## What the task requires
Turn every line of the material below into one entry of a JSON list of strings, keeping each line's words and order and leaving out blank lines.

## Records for this exercise
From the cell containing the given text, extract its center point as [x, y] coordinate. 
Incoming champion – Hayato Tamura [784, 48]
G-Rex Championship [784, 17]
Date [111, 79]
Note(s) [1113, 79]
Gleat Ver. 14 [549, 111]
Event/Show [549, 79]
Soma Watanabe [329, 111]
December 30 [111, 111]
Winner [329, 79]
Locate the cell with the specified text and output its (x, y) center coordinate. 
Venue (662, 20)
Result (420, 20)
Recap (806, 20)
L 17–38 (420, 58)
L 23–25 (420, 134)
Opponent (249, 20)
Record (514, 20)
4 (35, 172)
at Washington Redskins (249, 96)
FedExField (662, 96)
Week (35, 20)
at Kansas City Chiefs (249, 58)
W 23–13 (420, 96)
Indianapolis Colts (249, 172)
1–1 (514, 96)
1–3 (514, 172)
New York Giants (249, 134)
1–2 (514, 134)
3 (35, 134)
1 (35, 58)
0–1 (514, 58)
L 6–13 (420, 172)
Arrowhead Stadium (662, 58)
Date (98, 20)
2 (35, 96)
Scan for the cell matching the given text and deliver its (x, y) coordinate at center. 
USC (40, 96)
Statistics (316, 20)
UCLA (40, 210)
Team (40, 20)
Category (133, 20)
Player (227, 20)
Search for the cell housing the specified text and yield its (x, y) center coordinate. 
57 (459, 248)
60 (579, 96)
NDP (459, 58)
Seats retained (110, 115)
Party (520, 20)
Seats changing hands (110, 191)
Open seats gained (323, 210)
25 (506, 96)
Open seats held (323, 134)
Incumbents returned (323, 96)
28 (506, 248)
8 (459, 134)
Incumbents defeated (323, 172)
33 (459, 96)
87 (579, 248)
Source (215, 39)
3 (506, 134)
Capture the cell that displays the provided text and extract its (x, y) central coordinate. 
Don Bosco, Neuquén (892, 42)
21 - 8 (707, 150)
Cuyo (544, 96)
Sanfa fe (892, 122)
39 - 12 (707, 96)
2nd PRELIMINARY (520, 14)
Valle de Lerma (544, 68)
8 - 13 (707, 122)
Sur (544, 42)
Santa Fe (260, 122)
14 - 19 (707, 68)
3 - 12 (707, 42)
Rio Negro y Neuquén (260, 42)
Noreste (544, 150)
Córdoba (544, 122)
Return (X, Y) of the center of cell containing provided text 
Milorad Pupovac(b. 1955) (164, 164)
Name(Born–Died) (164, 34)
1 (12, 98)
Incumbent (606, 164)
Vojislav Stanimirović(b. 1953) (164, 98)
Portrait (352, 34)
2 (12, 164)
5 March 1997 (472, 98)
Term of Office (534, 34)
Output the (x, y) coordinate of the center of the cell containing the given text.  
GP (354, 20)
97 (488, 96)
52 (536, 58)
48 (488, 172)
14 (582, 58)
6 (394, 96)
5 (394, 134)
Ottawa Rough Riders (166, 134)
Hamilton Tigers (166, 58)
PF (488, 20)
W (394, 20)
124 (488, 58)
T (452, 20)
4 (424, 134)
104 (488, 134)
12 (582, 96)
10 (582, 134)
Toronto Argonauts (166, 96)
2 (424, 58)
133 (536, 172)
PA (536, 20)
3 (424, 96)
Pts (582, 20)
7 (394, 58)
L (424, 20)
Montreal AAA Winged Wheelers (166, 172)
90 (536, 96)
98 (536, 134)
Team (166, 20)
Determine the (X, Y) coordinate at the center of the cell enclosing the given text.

## Answer below
[
  "From the cell containing the given text, extract its center point as [x, y] coordinate. ",
  "Incoming champion – Hayato Tamura [784, 48]",
  "G-Rex Championship [784, 17]",
  "Date [111, 79]",
  "Note(s) [1113, 79]",
  "Gleat Ver. 14 [549, 111]",
  "Event/Show [549, 79]",
  "Soma Watanabe [329, 111]",
  "December 30 [111, 111]",
  "Winner [329, 79]",
  "Locate the cell with the specified text and output its (x, y) center coordinate. ",
  "Venue (662, 20)",
  "Result (420, 20)",
  "Recap (806, 20)",
  "L 17–38 (420, 58)",
  "L 23–25 (420, 134)",
  "Opponent (249, 20)",
  "Record (514, 20)",
  "4 (35, 172)",
  "at Washington Redskins (249, 96)",
  "FedExField (662, 96)",
  "Week (35, 20)",
  "at Kansas City Chiefs (249, 58)",
  "W 23–13 (420, 96)",
  "Indianapolis Colts (249, 172)",
  "1–1 (514, 96)",
  "1–3 (514, 172)",
  "New York Giants (249, 134)",
  "1–2 (514, 134)",
  "3 (35, 134)",
  "1 (35, 58)",
  "0–1 (514, 58)",
  "L 6–13 (420, 172)",
  "Arrowhead Stadium (662, 58)",
  "Date (98, 20)",
  "2 (35, 96)",
  "Scan for the cell matching the given text and deliver its (x, y) coordinate at center. ",
  "USC (40, 96)",
  "Statistics (316, 20)",
  "UCLA (40, 210)",
  "Team (40, 20)",
  "Category (133, 20)",
  "Player (227, 20)",
  "Search for the cell housing the specified text and yield its (x, y) center coordinate. ",
  "57 (459, 248)",
  "60 (579, 96)",
  "NDP (459, 58)",
  "Seats retained (110, 115)",
  "Party (520, 20)",
  "Seats changing hands (110, 191)",
  "Open seats gained (323, 210)",
  "25 (506, 96)",
  "Open seats held (323, 134)",
  "Incumbents returned (323, 96)",
  "28 (506, 248)",
  "8 (459, 134)",
  "Incumbents defeated (323, 172)",
  "33 (459, 96)",
  "87 (579, 248)",
  "Source (215, 39)",
  "3 (506, 134)",
  "Capture the cell that displays the provided text and extract its (x, y) central coordinate. ",
  "Don Bosco, Neuquén (892, 42)",
  "21 - 8 (707, 150)",
  "Cuyo (544, 96)",
  "Sanfa fe (892, 122)",
  "39 - 12 (707, 96)",
  "2nd PRELIMINARY (520, 14)",
  "Valle de Lerma (544, 68)",
  "8 - 13 (707, 122)",
  "Sur (544, 42)",
  "Santa Fe (260, 122)",
  "14 - 19 (707, 68)",
  "3 - 12 (707, 42)",
  "Rio Negro y Neuquén (260, 42)",
  "Noreste (544, 150)",
  "Córdoba (544, 122)",
  "Return (X, Y) of the center of cell containing provided text ",
  "Milorad Pupovac(b. 1955) (164, 164)",
  "Name(Born–Died) (164, 34)",
  "1 (12, 98)",
  "Incumbent (606, 164)",
  "Vojislav Stanimirović(b. 1953) (164, 98)",
  "Portrait (352, 34)",
  "2 (12, 164)",
  "5 March 1997 (472, 98)",
  "Term of Office (534, 34)",
  "Output the (x, y) coordinate of the center of the cell containing the given text.  ",
  "GP (354, 20)",
  "97 (488, 96)",
  "52 (536, 58)",
  "48 (488, 172)",
  "14 (582, 58)",
  "6 (394, 96)",
  "5 (394, 134)",
  "Ottawa Rough Riders (166, 134)",
  "Hamilton Tigers (166, 58)",
  "PF (488, 20)",
  "W (394, 20)",
  "124 (488, 58)",
  "T (452, 20)",
  "4 (424, 134)",
  "104 (488, 134)",
  "12 (582, 96)",
  "10 (582, 134)",
  "Toronto Argonauts (166, 96)",
  "2 (424, 58)",
  "133 (536, 172)",
  "PA (536, 20)",
  "3 (424, 96)",
  "Pts (582, 20)",
  "7 (394, 58)",
  "L (424, 20)",
  "Montreal AAA Winged Wheelers (166, 172)",
  "90 (536, 96)",
  "98 (536, 134)",
  "Team (166, 20)",
  "Determine the (X, Y) coordinate at the center of the cell enclosing the given text."
]